## Items
>>

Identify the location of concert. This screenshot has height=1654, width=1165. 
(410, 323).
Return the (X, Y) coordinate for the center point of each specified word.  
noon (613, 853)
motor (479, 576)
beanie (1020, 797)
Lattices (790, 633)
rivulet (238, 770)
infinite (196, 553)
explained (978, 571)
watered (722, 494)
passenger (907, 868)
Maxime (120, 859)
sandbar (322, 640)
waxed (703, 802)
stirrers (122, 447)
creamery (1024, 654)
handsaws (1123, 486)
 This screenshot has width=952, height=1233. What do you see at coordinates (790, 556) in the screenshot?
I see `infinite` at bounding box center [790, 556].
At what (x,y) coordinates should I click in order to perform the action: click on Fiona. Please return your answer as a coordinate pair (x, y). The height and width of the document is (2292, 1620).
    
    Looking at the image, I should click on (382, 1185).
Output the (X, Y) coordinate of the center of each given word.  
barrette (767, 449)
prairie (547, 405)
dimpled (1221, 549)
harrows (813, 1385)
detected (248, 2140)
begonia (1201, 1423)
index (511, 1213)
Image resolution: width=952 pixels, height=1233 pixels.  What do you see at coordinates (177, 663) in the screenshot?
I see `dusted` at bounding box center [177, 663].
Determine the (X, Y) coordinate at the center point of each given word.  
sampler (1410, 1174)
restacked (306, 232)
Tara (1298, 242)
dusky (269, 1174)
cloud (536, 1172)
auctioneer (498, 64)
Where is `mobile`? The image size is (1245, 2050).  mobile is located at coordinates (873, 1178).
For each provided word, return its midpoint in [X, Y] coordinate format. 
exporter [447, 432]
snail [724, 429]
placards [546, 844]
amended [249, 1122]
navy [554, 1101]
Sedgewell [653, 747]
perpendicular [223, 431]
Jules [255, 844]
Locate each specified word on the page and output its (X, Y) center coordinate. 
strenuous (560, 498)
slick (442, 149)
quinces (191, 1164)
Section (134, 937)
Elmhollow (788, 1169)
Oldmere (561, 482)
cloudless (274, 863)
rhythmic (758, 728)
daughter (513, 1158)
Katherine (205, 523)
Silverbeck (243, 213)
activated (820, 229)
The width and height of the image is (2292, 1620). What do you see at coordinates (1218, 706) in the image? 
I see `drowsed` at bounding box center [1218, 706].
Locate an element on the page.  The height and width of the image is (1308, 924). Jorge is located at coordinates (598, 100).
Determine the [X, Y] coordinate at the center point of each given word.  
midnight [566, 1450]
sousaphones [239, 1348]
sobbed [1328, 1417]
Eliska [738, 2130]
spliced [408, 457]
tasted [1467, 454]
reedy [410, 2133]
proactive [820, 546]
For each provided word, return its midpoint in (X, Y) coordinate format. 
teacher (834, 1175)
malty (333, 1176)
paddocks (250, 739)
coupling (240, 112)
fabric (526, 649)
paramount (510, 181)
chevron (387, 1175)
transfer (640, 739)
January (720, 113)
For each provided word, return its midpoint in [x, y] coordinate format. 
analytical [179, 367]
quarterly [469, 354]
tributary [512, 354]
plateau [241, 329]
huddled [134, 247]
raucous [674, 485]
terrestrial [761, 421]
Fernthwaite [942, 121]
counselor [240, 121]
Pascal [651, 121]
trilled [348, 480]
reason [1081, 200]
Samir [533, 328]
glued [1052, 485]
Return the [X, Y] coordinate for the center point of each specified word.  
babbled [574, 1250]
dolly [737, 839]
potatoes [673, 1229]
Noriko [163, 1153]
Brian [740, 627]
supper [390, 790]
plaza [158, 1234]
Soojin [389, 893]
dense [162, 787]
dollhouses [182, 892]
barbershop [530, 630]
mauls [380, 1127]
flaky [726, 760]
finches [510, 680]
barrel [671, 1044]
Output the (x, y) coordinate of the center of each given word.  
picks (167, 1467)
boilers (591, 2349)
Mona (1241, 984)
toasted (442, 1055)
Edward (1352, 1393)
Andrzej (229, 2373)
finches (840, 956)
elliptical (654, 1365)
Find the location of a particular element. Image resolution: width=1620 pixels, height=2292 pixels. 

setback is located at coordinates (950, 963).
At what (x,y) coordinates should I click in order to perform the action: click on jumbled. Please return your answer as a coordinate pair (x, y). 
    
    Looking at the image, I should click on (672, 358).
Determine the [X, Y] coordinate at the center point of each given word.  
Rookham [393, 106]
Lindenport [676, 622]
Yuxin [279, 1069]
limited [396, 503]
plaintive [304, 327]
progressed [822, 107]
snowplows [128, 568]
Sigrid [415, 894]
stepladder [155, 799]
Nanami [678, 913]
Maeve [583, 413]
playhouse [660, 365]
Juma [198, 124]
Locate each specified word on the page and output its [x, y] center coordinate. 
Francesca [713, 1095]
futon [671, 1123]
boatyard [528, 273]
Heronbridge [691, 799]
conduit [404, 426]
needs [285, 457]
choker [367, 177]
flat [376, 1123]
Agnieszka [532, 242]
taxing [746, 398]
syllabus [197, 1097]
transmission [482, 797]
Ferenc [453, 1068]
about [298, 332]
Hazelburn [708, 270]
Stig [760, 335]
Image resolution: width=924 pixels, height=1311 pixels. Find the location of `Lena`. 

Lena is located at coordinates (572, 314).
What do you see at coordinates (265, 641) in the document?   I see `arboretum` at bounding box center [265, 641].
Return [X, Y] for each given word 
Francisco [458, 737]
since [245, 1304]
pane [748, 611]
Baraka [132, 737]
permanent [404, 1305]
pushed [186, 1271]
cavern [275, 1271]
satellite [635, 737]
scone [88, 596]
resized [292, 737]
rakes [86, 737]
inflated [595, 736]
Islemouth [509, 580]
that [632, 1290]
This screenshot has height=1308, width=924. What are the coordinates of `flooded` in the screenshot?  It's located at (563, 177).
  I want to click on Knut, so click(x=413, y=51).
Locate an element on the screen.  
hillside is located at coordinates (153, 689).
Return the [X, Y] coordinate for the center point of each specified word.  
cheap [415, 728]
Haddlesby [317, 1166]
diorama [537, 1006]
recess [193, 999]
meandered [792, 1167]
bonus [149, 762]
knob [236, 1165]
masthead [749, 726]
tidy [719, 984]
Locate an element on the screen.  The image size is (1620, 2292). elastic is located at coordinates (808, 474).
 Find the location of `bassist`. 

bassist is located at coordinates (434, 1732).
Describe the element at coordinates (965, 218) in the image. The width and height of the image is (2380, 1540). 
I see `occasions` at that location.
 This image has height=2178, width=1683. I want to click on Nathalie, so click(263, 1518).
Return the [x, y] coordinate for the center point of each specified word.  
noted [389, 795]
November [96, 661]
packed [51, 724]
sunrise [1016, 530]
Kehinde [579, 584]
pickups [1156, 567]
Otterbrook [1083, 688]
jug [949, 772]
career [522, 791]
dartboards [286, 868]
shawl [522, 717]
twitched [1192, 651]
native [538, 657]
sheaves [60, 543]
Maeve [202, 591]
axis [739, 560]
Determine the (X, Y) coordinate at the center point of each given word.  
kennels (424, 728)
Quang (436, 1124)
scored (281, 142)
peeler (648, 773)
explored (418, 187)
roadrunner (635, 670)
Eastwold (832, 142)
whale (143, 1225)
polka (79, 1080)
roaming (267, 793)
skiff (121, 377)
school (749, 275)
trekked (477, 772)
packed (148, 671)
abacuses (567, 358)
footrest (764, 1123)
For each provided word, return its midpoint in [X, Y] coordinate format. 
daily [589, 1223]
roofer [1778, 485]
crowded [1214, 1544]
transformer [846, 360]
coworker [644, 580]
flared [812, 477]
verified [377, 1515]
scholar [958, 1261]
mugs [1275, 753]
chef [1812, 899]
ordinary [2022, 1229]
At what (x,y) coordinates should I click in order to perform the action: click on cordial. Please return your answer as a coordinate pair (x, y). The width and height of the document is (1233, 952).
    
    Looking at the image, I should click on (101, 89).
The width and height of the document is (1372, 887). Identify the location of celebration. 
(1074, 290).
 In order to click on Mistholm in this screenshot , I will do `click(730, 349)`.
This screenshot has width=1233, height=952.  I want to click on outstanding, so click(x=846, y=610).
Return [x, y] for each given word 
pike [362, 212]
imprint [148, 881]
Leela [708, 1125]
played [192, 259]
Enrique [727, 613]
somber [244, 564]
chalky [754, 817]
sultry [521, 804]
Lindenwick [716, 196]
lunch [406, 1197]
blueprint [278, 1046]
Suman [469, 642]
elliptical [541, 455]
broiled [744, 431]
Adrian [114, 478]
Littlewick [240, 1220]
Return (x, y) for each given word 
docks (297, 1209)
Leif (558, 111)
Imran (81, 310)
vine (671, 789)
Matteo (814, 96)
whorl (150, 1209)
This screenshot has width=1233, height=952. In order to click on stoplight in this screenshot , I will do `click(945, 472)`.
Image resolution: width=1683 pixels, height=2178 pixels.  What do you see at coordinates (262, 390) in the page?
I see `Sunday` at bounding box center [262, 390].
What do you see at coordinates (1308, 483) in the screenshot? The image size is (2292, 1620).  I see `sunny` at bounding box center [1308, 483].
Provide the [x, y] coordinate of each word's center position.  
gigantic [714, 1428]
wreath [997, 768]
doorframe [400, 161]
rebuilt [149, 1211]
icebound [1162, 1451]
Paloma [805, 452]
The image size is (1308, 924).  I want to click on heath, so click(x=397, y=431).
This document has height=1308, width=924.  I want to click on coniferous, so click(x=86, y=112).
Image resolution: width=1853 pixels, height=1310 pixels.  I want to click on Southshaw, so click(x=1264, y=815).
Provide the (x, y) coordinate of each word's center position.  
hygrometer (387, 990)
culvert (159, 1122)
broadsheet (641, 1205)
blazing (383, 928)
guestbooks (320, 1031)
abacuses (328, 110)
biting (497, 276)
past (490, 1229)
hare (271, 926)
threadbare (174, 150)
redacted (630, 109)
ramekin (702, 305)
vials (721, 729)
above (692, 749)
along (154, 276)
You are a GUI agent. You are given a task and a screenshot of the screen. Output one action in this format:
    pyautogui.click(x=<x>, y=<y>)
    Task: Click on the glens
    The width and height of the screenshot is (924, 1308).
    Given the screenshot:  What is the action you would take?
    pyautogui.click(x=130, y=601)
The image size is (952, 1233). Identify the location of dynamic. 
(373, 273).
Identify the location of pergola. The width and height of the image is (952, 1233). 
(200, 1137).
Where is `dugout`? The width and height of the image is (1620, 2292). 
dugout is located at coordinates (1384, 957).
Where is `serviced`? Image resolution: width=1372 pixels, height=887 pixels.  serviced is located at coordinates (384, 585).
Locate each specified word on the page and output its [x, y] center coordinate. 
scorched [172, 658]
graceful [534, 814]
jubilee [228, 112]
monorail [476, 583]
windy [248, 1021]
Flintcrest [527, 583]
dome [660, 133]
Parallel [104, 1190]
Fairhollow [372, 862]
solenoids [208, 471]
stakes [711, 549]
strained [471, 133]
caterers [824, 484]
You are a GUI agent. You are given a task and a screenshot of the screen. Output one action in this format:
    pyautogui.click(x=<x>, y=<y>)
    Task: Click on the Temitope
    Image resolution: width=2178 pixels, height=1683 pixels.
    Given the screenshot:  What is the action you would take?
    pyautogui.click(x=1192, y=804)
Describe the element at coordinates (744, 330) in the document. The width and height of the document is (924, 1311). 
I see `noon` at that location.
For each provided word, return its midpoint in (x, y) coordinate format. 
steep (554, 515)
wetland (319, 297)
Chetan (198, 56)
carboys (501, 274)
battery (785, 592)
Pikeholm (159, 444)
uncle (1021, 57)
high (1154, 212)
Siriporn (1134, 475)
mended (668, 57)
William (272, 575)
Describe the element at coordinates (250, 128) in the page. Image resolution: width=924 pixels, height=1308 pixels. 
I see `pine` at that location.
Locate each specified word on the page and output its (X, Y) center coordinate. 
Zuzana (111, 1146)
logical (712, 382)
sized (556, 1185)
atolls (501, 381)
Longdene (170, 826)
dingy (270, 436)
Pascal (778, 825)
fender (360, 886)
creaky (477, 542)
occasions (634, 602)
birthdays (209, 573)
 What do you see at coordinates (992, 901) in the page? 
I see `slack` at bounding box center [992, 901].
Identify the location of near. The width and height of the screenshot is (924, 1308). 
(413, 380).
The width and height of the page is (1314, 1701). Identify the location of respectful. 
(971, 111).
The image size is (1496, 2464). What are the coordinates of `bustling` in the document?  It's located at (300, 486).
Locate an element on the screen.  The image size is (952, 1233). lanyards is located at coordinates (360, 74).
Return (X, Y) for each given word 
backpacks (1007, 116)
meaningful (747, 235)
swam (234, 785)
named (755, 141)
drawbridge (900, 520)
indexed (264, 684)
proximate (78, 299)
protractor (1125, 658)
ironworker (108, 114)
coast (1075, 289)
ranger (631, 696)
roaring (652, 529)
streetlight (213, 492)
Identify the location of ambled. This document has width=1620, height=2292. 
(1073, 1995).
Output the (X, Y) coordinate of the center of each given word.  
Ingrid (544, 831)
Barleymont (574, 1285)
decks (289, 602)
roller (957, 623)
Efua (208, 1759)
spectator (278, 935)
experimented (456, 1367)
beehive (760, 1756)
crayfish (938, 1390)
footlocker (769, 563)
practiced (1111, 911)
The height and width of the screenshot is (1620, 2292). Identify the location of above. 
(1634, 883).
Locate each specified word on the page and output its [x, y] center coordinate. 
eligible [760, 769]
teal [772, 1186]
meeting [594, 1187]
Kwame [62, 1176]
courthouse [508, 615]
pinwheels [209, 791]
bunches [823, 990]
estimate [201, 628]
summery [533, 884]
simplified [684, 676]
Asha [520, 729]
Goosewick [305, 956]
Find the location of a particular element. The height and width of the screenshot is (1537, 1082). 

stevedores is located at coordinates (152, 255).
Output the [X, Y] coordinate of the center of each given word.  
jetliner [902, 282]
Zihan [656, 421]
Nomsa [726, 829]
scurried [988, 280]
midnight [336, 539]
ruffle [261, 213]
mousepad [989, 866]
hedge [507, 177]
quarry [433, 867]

<<

Please print the rows above exactly as they appear, from the line with "transfer (640, 739)" to the line with "Brian [740, 627]", both of those lines included.

## Result below
transfer (640, 739)
January (720, 113)
For each provided word, return its midpoint in [x, y] coordinate format. 
analytical [179, 367]
quarterly [469, 354]
tributary [512, 354]
plateau [241, 329]
huddled [134, 247]
raucous [674, 485]
terrestrial [761, 421]
Fernthwaite [942, 121]
counselor [240, 121]
Pascal [651, 121]
trilled [348, 480]
reason [1081, 200]
Samir [533, 328]
glued [1052, 485]
Return the [X, Y] coordinate for the center point of each specified word.  
babbled [574, 1250]
dolly [737, 839]
potatoes [673, 1229]
Noriko [163, 1153]
Brian [740, 627]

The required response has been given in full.